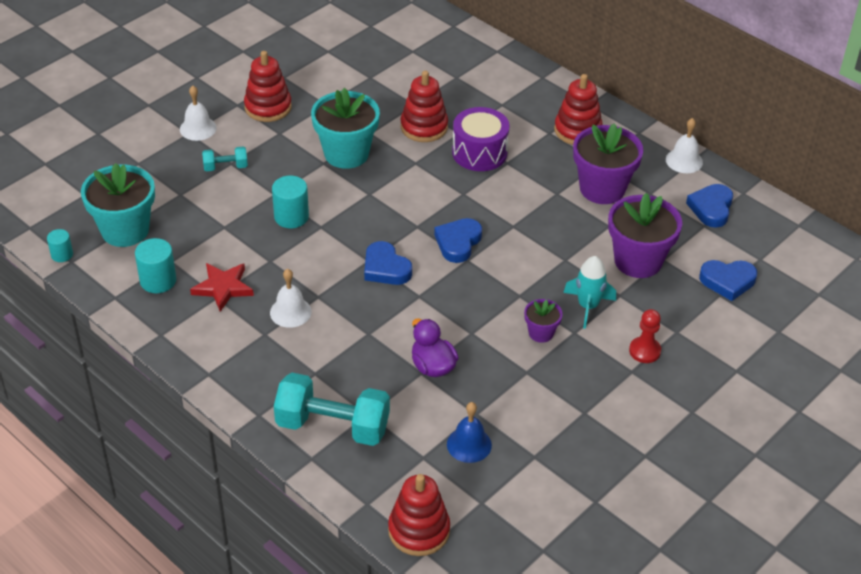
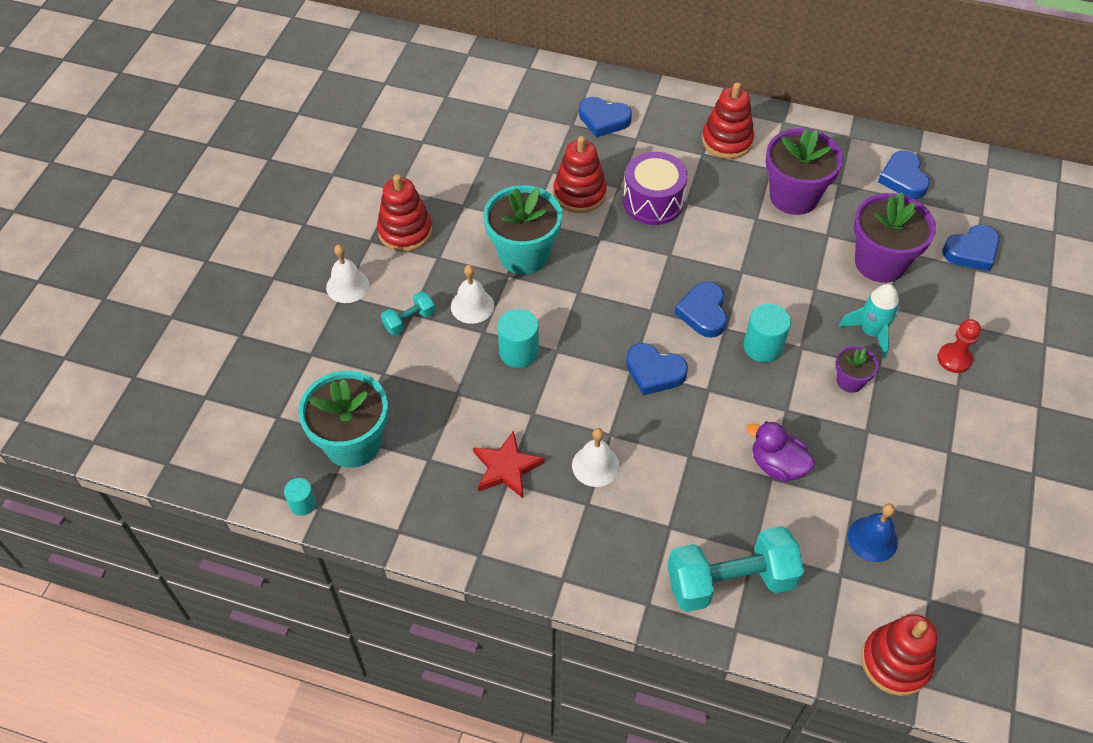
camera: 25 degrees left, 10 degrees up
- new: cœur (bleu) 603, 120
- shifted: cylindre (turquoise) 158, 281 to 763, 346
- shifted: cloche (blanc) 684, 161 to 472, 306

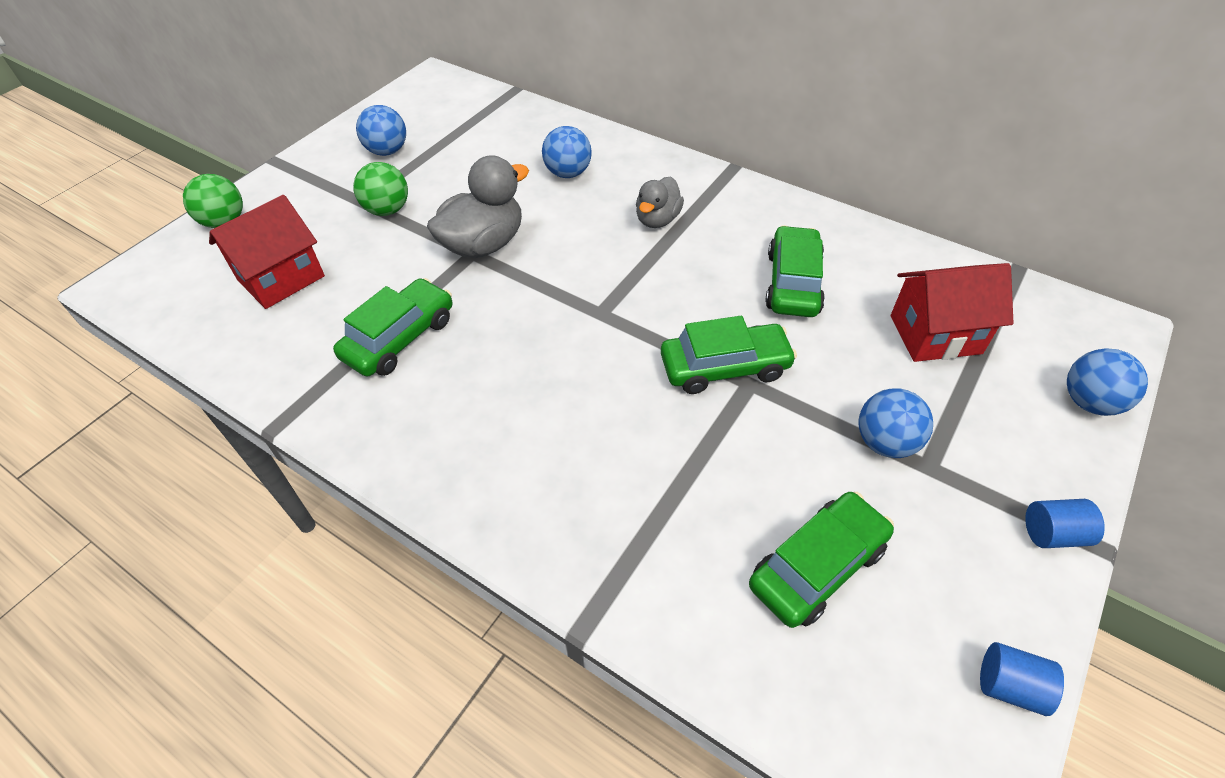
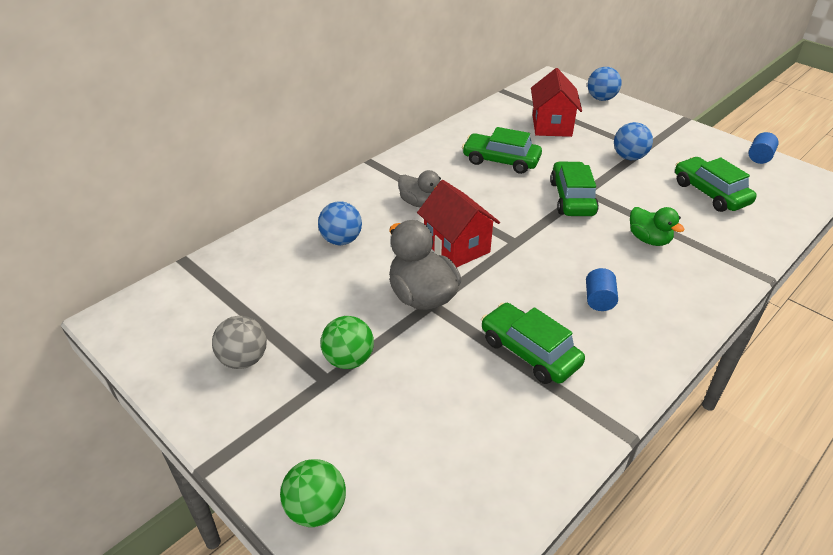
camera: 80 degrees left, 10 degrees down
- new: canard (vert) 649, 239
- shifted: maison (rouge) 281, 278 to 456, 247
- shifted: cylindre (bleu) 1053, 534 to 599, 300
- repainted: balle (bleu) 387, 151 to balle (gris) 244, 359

-*-

Problem statement
When you copy the data above, keep each line exact and omit the pictures.

Problem solution
camera: 25 degrees left, 10 degrees up
- new: cœur (bleu) 603, 120
- shifted: cylindre (turquoise) 158, 281 to 763, 346
- shifted: cloche (blanc) 684, 161 to 472, 306

camera: 80 degrees left, 10 degrees down
- new: canard (vert) 649, 239
- shifted: maison (rouge) 281, 278 to 456, 247
- shifted: cylindre (bleu) 1053, 534 to 599, 300
- repainted: balle (bleu) 387, 151 to balle (gris) 244, 359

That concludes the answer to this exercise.